What you have to do – From the entries below, transcribe exactly the lines between the line holding "blue light bulb: 4 -> 3" and the line holding "white traffic cone: 4 -> 3", inclusive; skip all other lines.

Image sets with object changes:
"""
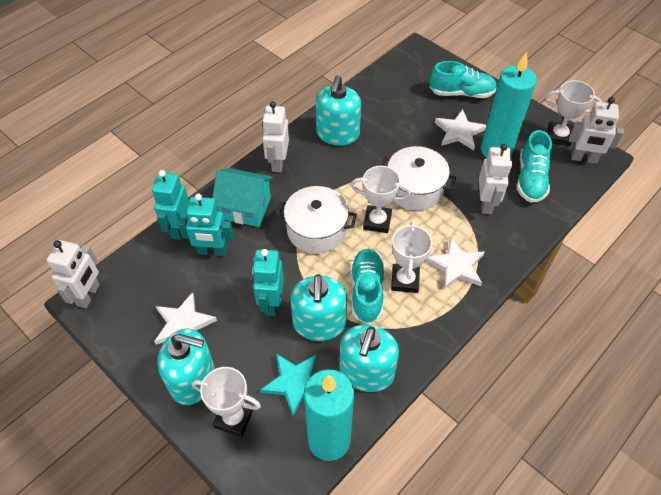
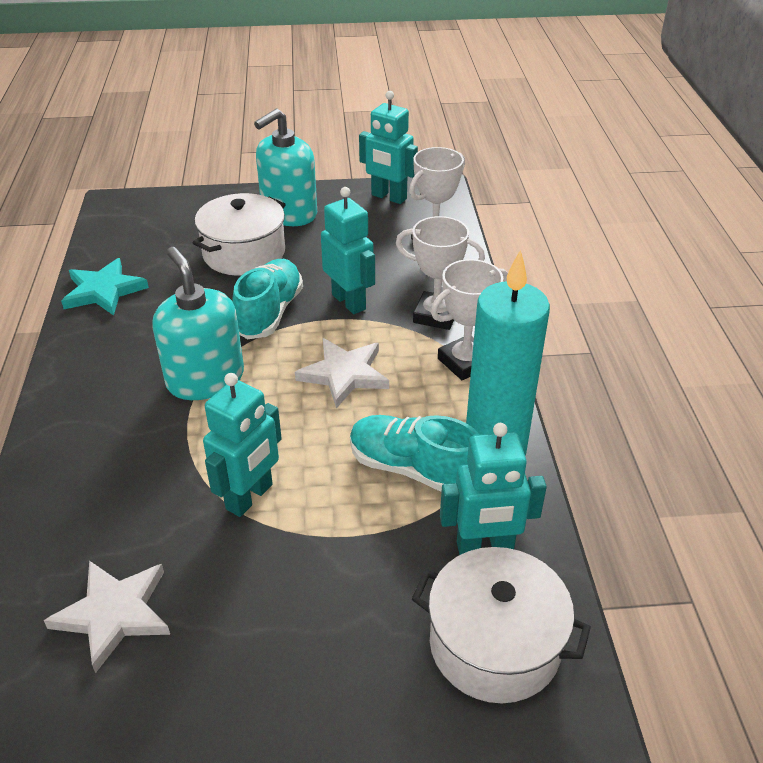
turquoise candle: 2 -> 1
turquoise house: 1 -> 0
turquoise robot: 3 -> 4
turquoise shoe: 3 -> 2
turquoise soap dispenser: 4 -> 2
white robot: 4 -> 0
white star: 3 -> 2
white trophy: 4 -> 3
"""
"""
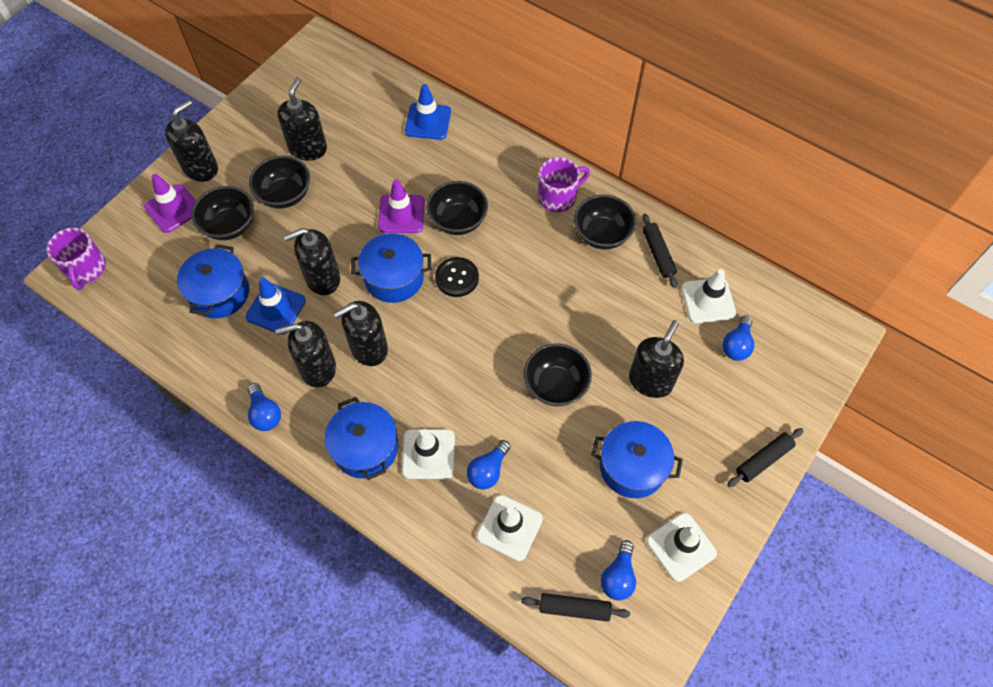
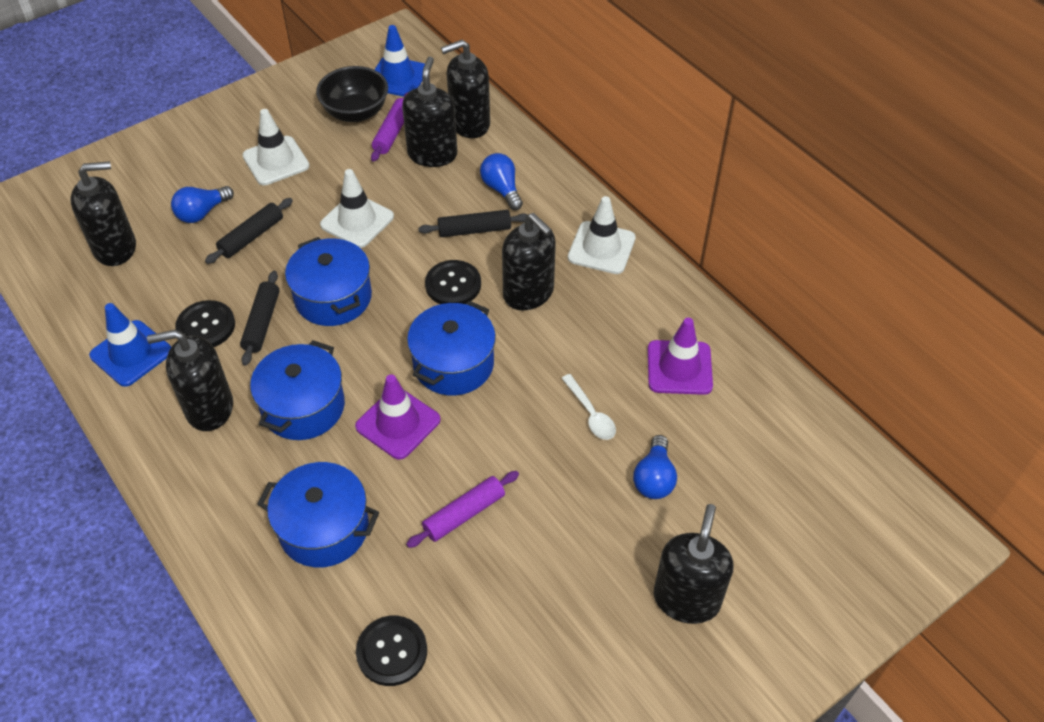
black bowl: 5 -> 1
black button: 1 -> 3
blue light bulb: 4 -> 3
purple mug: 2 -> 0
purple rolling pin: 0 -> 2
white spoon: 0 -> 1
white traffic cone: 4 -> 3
"""
Exercise response –
blue light bulb: 4 -> 3
purple mug: 2 -> 0
purple rolling pin: 0 -> 2
white spoon: 0 -> 1
white traffic cone: 4 -> 3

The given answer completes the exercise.